===== EXERCISE INPUT

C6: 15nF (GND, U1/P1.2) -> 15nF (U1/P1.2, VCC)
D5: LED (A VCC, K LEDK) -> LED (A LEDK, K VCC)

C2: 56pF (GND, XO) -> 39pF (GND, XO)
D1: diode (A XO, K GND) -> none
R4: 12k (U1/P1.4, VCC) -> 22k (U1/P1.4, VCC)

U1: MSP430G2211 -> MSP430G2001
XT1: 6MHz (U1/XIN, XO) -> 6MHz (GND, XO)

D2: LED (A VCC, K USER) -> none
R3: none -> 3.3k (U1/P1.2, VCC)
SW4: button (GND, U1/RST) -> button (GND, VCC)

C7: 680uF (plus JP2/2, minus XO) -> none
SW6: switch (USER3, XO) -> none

==========
===== EXERCISE INPUT

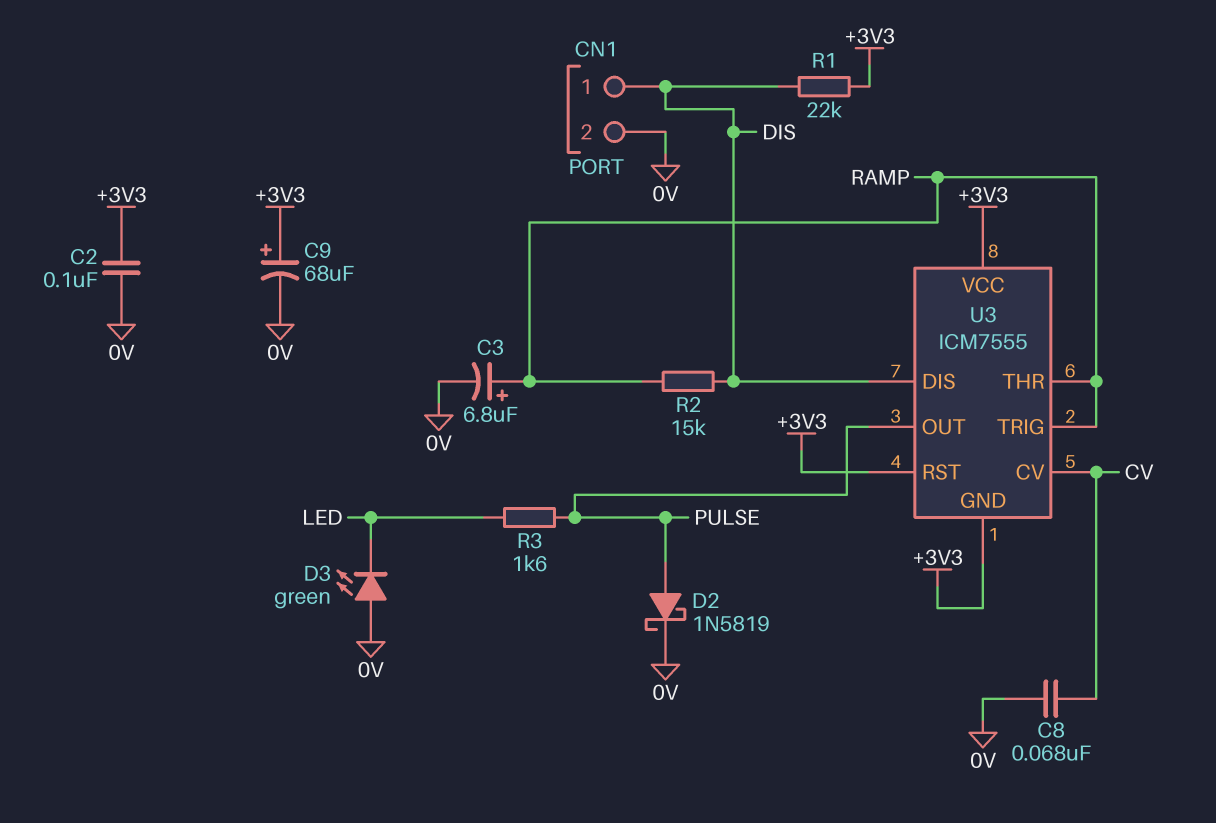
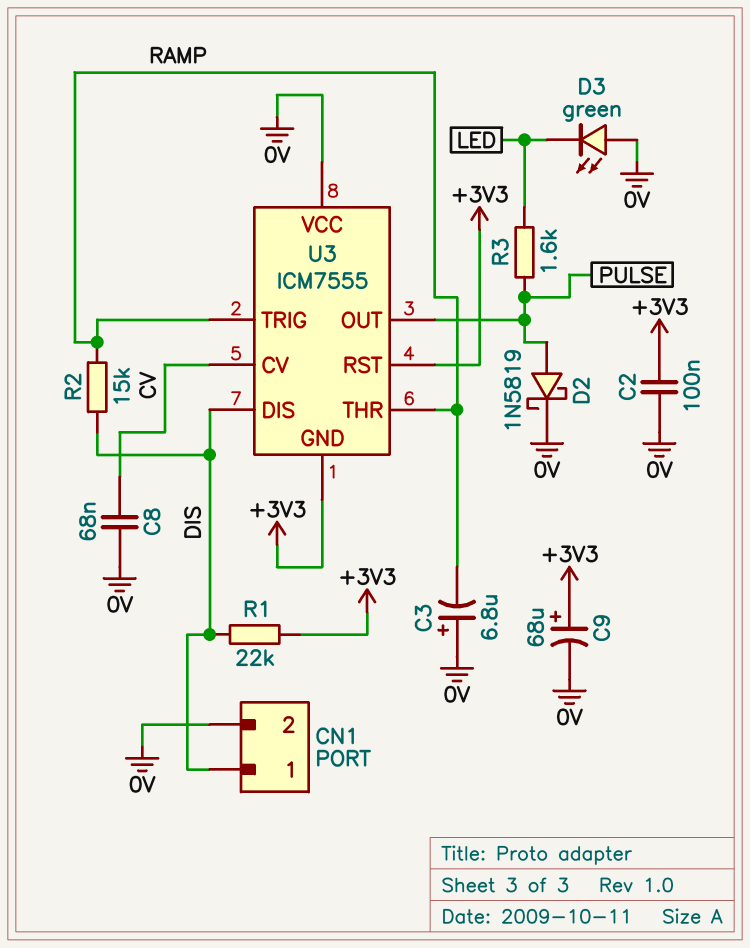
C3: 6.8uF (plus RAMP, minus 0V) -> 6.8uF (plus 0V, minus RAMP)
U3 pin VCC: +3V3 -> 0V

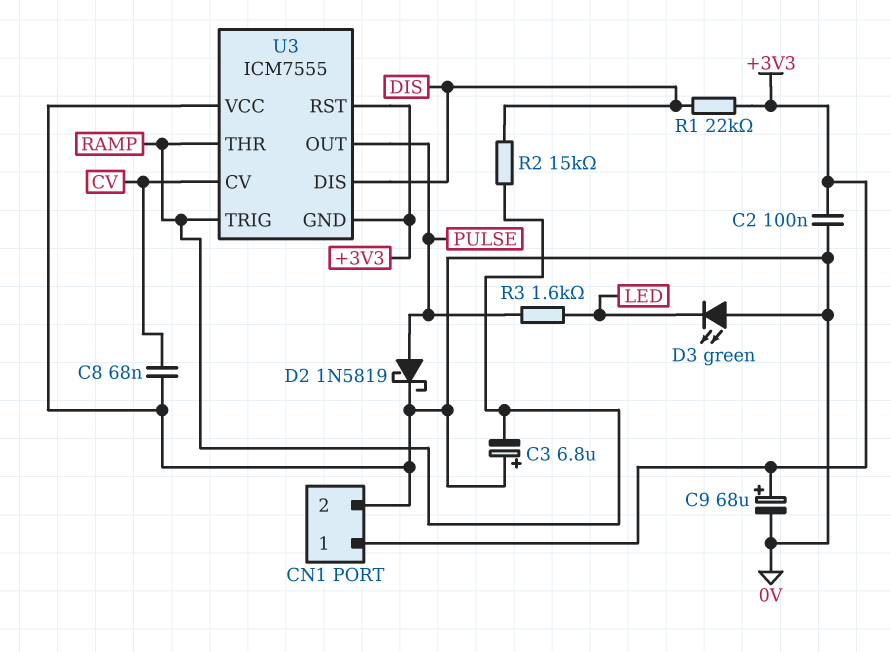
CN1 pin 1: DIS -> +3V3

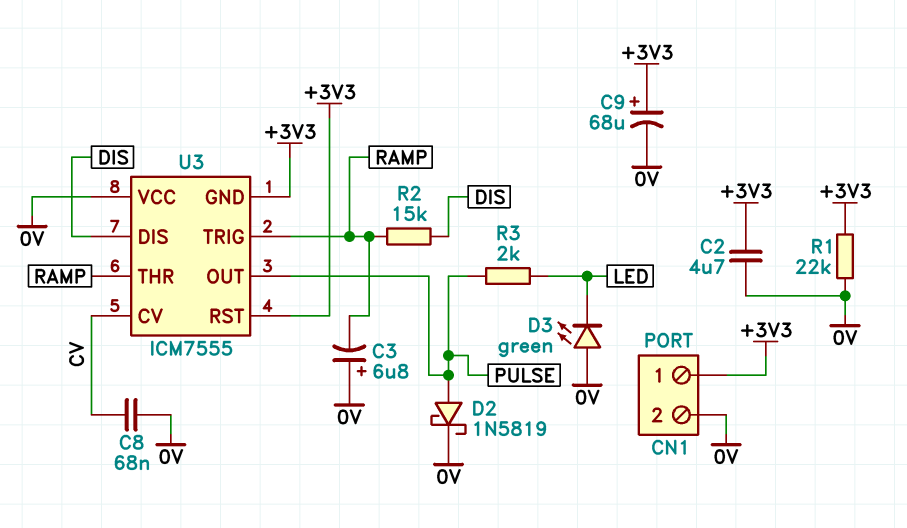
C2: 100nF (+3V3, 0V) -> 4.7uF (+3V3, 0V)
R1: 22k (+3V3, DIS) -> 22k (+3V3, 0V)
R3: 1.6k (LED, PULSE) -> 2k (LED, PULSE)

==========
===== EXERCISE INPUT

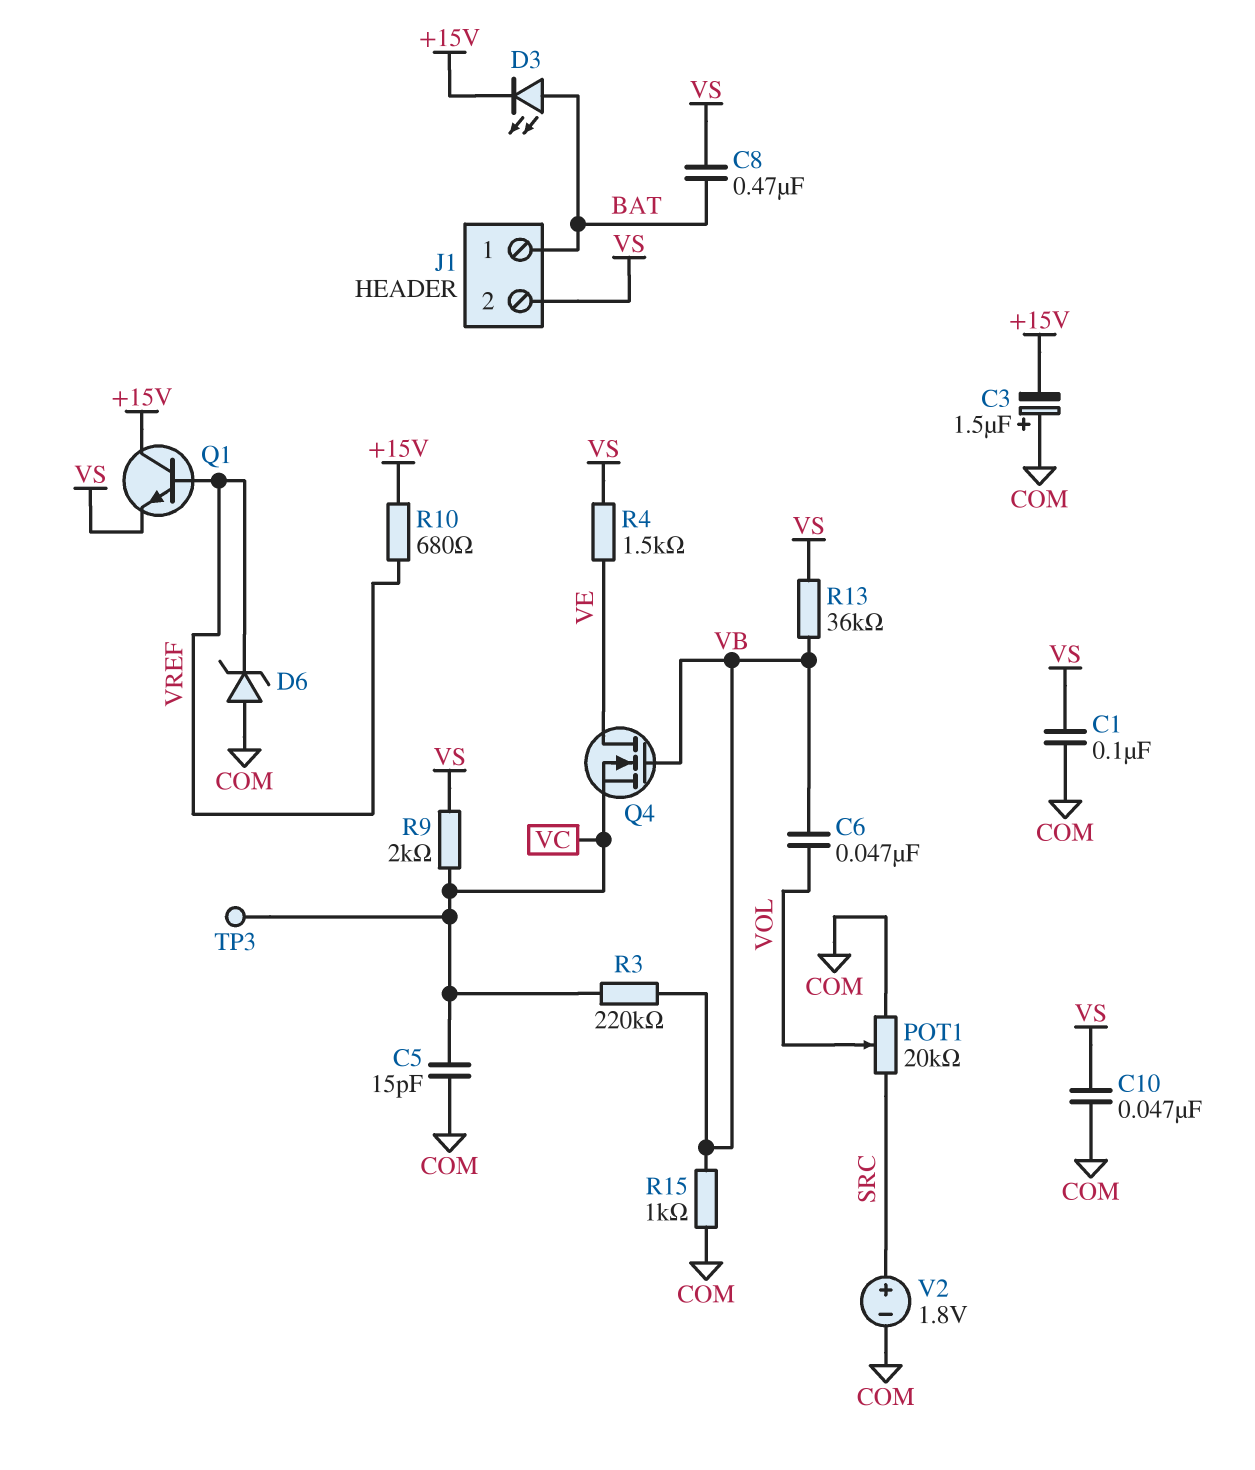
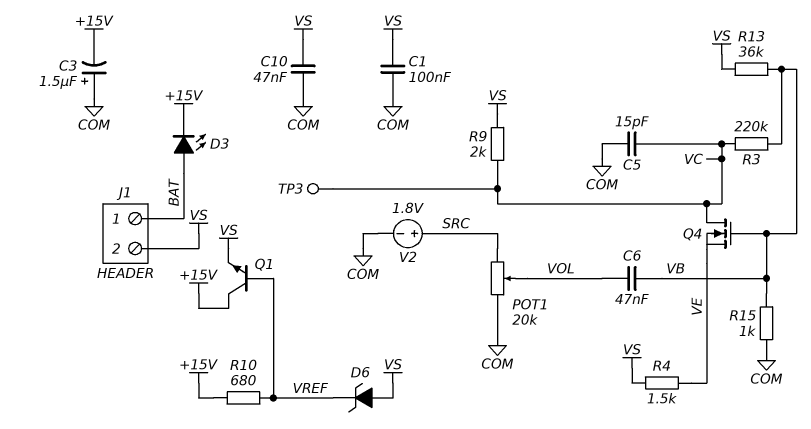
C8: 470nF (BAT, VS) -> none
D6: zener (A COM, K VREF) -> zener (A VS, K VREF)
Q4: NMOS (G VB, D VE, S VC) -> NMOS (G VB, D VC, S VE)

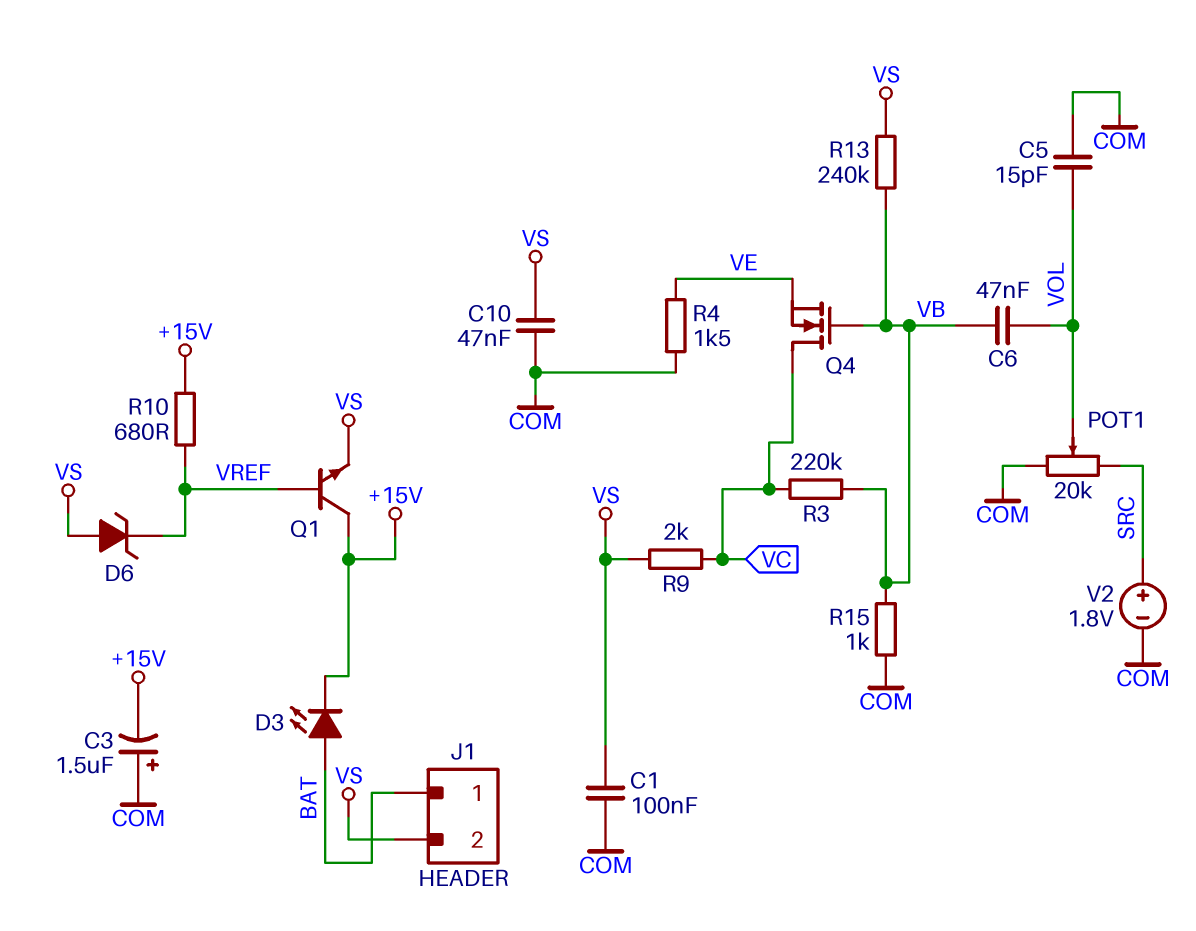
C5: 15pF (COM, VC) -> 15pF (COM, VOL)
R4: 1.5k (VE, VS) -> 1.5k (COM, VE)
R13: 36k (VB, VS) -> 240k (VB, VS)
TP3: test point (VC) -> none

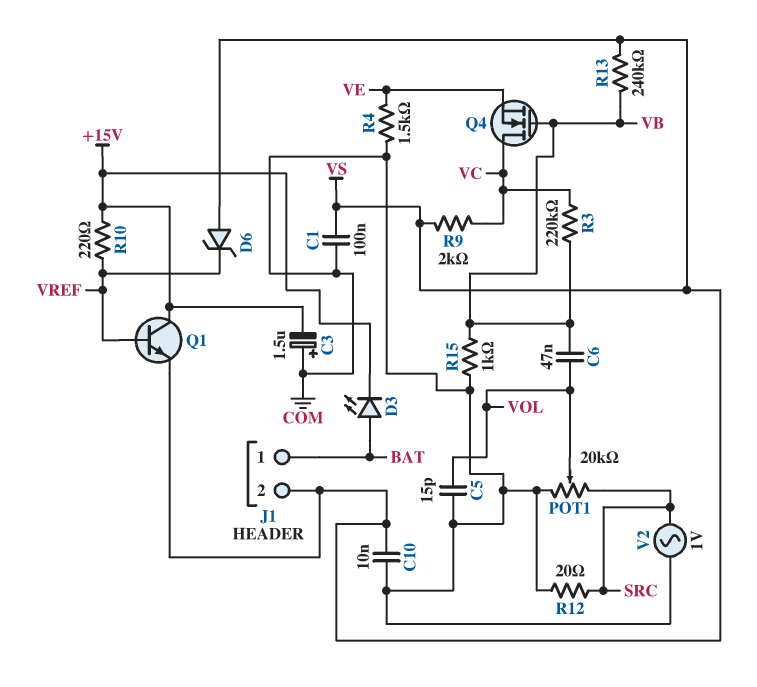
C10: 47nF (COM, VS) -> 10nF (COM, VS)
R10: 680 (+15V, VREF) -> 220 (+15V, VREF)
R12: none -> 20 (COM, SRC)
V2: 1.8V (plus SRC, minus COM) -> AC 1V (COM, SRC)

==========

§ **WHAT YOU WILL DO**: From the records above, quote only the lines running from the line with "C6: 15nF (GND, U1/P1.2)" to the line with "U1: MSP430G2211 -> MSP430G2001", both lines included.

§ **ANSWER FOR THE TASK**:
C6: 15nF (GND, U1/P1.2) -> 15nF (U1/P1.2, VCC)
D5: LED (A VCC, K LEDK) -> LED (A LEDK, K VCC)

C2: 56pF (GND, XO) -> 39pF (GND, XO)
D1: diode (A XO, K GND) -> none
R4: 12k (U1/P1.4, VCC) -> 22k (U1/P1.4, VCC)

U1: MSP430G2211 -> MSP430G2001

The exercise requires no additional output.